Images excluded, repeat each entry below exactly.

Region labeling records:
· · ·
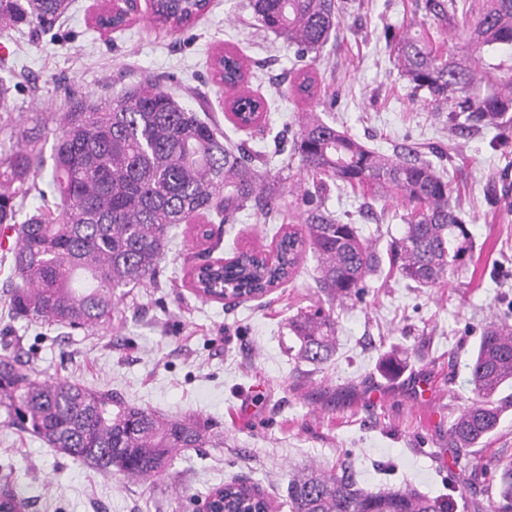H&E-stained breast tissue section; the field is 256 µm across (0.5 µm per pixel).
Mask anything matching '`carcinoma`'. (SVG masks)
<instances>
[{
  "instance_id": "1",
  "label": "carcinoma",
  "mask_w": 512,
  "mask_h": 512,
  "mask_svg": "<svg viewBox=\"0 0 512 512\" xmlns=\"http://www.w3.org/2000/svg\"><path fill=\"white\" fill-rule=\"evenodd\" d=\"M203 0H155V22L171 32L188 25ZM253 18L305 58L318 51L342 15L335 0H250ZM69 0H0V24H25L37 31L51 26ZM439 21L463 18L468 0H426ZM473 50L463 58L447 53L420 26L390 45L394 65L412 88L448 105L455 130L491 125L512 128V0H482L467 24ZM229 99V121L238 129L266 123L267 106L239 90L245 80L242 57L228 50L220 61ZM291 92L302 102L319 96L308 70L298 73ZM48 190L53 205L23 212L45 167L41 136L23 135L0 145V226L16 233L10 249V306L20 318L51 326L91 329L109 323L127 289L152 288L160 262L179 224H197L205 215L225 224L251 207L261 216L279 212L280 184L244 146L231 148L224 135L182 106L171 94L146 82L109 100L85 99L62 116ZM292 155L303 178L299 214L303 233L278 236L276 258L259 260L237 252L233 260L198 275V288L255 296L292 277L307 252L317 261V285L344 301L359 296L378 274L382 256L354 224L322 207L330 185L360 190L376 200L401 201L403 231L386 248L389 269L418 287H436L466 265L473 235L452 203L453 188L431 162L405 149L376 151L314 110L299 117ZM300 342L298 357L313 364L329 359L336 319L318 306L291 322ZM474 399L452 421L448 434L456 448H474L494 433L502 415L496 399L512 386V325L492 321L482 331L469 364ZM0 407L9 421L47 445L93 467L130 478L165 471L180 449L200 448L205 426L187 417H162L122 404L108 392L67 380L39 381L18 360L0 358ZM487 512H512V456L490 461ZM211 510L262 512L264 499L232 481L205 496ZM289 512H452L449 498L413 488L370 489L359 484L342 461L327 470H303L288 481Z\"/></svg>"
}]
</instances>
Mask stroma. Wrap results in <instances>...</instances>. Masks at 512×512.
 <instances>
[{"label": "stroma", "instance_id": "1", "mask_svg": "<svg viewBox=\"0 0 512 512\" xmlns=\"http://www.w3.org/2000/svg\"><path fill=\"white\" fill-rule=\"evenodd\" d=\"M343 22L312 62L321 99H294L303 63L283 39L257 27L248 0H210L184 32L170 36L146 15L111 33L93 28L95 0H71L53 29L0 30V81L10 88L0 109V143L36 130L46 146L60 116L77 100H104L150 78L235 144L253 146L256 131L234 129L213 53L238 47L248 57L247 89L267 100L272 129L292 137L303 107L390 154L418 148L443 165L453 200L474 234L471 261L438 288L398 275L371 277L362 299L329 302L306 255L294 277L259 299L227 304L198 296L184 276L201 251L189 226L173 229L155 288H138L108 325L86 332L14 318L4 286L16 235L0 238V357H19L39 380L69 379L162 416L191 415L209 426L210 443L179 454L167 471L130 480L108 474L9 425L0 408V479L25 488L27 512H199L205 494L232 480L256 486L274 512H288V481L304 465L348 460L361 485H408L429 496L460 488L456 512H486L491 453L512 454V391L497 430L461 453L448 427L471 401L468 365L484 325L512 320V138L482 127L451 130L425 96L413 95L394 67L386 37L422 22L425 0H343ZM327 208L362 234H399L400 199L374 200L332 190ZM296 219H267L254 209L212 224L211 258L240 249H272L274 234ZM333 305L337 348L325 365L295 359L288 321L315 305ZM434 380L419 396L414 380ZM380 389L382 402L367 395ZM446 461L434 459V452Z\"/></svg>", "mask_w": 512, "mask_h": 512}]
</instances>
· · ·
Task solution —
H&E-stained breast tissue section; the field is 256 µm across (0.5 µm per pixel).
Mask anything matching '`carcinoma`'. (SVG masks)
<instances>
[{
  "instance_id": "1",
  "label": "carcinoma",
  "mask_w": 512,
  "mask_h": 512,
  "mask_svg": "<svg viewBox=\"0 0 512 512\" xmlns=\"http://www.w3.org/2000/svg\"><path fill=\"white\" fill-rule=\"evenodd\" d=\"M203 0H155V22L171 32L188 25ZM253 18L305 58L318 51L342 15L335 0H250ZM69 0H0V24H25L37 31L51 26ZM439 21L463 18L468 0H426ZM473 50L463 58L447 53L420 26L390 45L394 65L412 88L448 105L455 130L491 125L512 128V0H482L467 24ZM229 99V121L238 129L266 123L267 106L239 90L245 80L242 57L228 50L220 61ZM291 92L302 102L319 96L308 70L298 73ZM48 190L53 205L23 212L45 167L41 136L23 135L0 145V226L16 233L10 249V306L20 318L51 326L91 329L109 323L127 289L152 288L160 262L179 224H197L205 215L225 224L251 207L261 216L279 212L280 184L244 146L231 148L224 135L182 106L171 94L146 82L109 100L85 99L62 116ZM292 155L303 178L299 214L303 233L278 236L276 258L259 260L237 252L233 260L198 275V288L255 296L292 277L307 252L317 261V285L344 301L359 296L378 274L382 256L354 224L322 207L330 185L360 190L376 200L401 201L403 231L386 248L389 269L418 287H436L466 265L473 235L452 203L453 188L431 162L405 149L376 151L314 110L299 117ZM300 342L298 357L313 364L329 359L336 319L318 306L291 322ZM474 399L452 421L448 434L456 448H474L494 433L502 415L496 399L512 386V325L492 321L482 331L469 364ZM0 407L9 421L47 445L93 467L130 478L165 471L180 449L200 448L205 426L187 417H162L122 404L108 392L67 380L39 381L18 360L0 358ZM487 512H512V456L490 461ZM211 510L262 512L264 499L232 481L205 496ZM289 512H452L449 498L413 488L370 489L359 484L342 461L327 470H303L288 481Z\"/></svg>"
}]
</instances>
Mask stroma. Wrap results in <instances>...</instances>. Masks at 512×512.
 <instances>
[{"label": "stroma", "instance_id": "1", "mask_svg": "<svg viewBox=\"0 0 512 512\" xmlns=\"http://www.w3.org/2000/svg\"><path fill=\"white\" fill-rule=\"evenodd\" d=\"M343 22L312 62L321 99H294L303 63L283 39L257 27L248 0H210L184 32L170 36L146 15L111 33L93 28L95 0H71L53 29L0 30V81L10 88L0 109V143L36 130L46 146L60 116L77 100H104L150 78L235 144L253 146L256 131L234 129L213 53L238 47L248 57L247 89L267 100L272 129L292 137L303 107L390 154L418 148L443 165L453 200L474 234L471 261L438 288L398 275L371 277L362 299L329 302L306 255L294 277L259 299L227 304L198 296L184 276L201 251L189 226L173 229L155 288H138L108 325L86 332L14 318L4 286L16 235L0 238V357H19L39 380L69 379L162 416L191 415L209 426L210 443L179 454L167 471L130 480L108 474L9 425L0 408V479L25 488L27 512H199L205 494L232 480L256 486L274 512H288V481L304 465L348 460L361 485H408L429 496L460 488L456 512H486L491 453L512 454V391L497 430L461 453L448 427L471 401L468 365L484 325L512 320V138L482 127L451 130L425 96L413 95L394 67L386 37L422 22L425 0H343ZM327 208L362 234H399L400 199L374 200L332 190ZM296 219H267L254 209L212 224L211 258L240 249H272L274 234ZM333 305L337 348L325 365L295 359L288 321L315 305ZM434 380L419 396L414 380ZM380 389L382 402L367 395ZM446 461L434 459V452Z\"/></svg>", "mask_w": 512, "mask_h": 512}]
</instances>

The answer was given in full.